[LISTED ENTRIES]

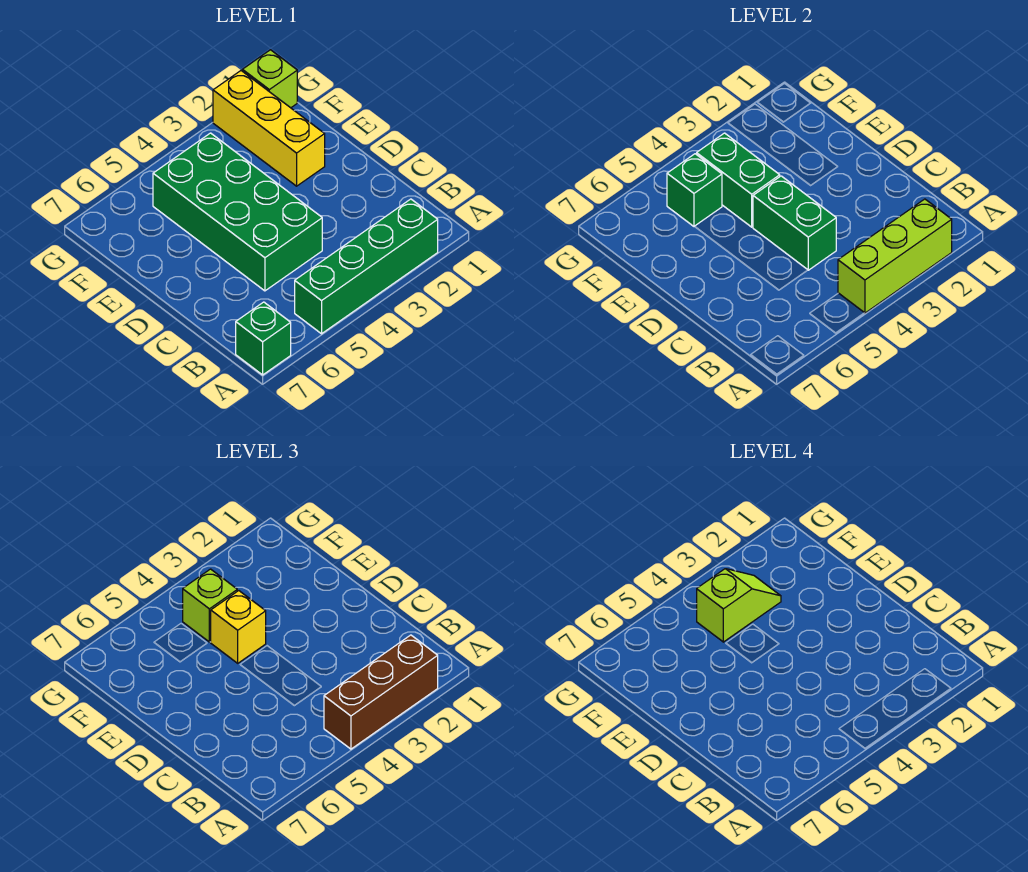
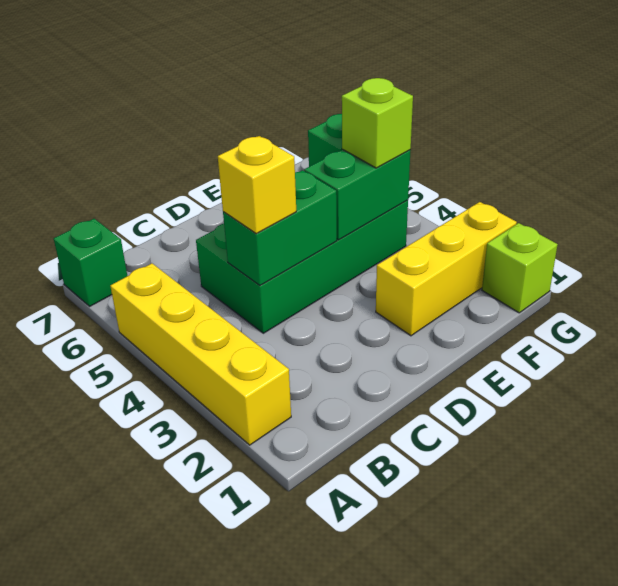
green brick A2:A5 level 1 -> yellow brick A2:A5 level 1
lime brick A2:A4 level 2 -> none
brown brick A2:A4 level 3 -> none
yellow brick E4 level 3 -> yellow brick C4 level 3
lime slope F3:F4 level 4 top 4 -> none

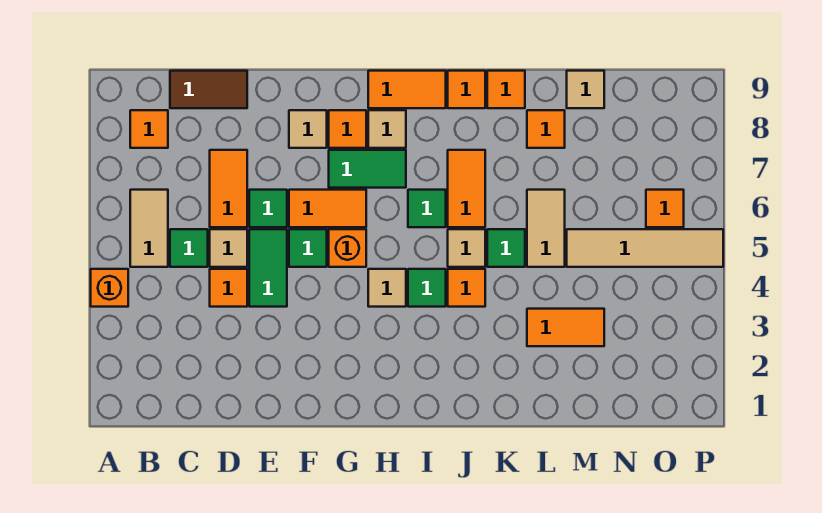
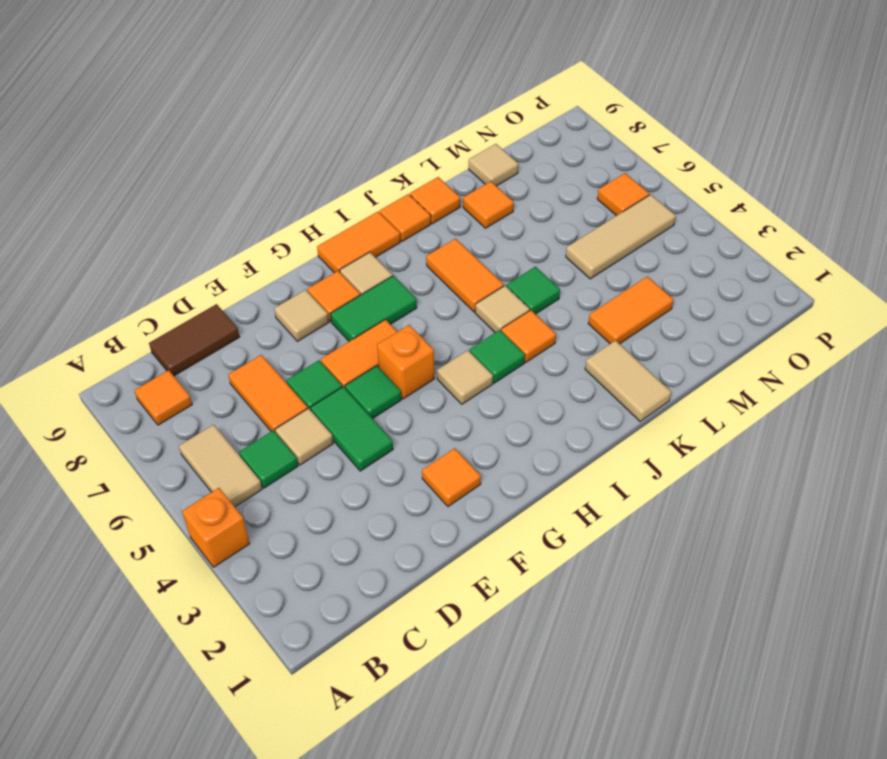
orange tile D4 level 1 -> orange tile F2 level 1
green tile I6 level 1 -> none
tan tile L5:L6 level 1 -> tan tile K1:K2 level 1
tan tile M5:P5 level 1 -> tan tile M5:O5 level 1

[/LISTED ENTRIES]

YOUR OBJECTIVE: Reproduce only the lines of the records from the start up to and including the line that holds "tan tile L5:L6"; do not carry over any picture.

PROBLEM SOLUTION:
green brick A2:A5 level 1 -> yellow brick A2:A5 level 1
lime brick A2:A4 level 2 -> none
brown brick A2:A4 level 3 -> none
yellow brick E4 level 3 -> yellow brick C4 level 3
lime slope F3:F4 level 4 top 4 -> none

orange tile D4 level 1 -> orange tile F2 level 1
green tile I6 level 1 -> none
tan tile L5:L6 level 1 -> tan tile K1:K2 level 1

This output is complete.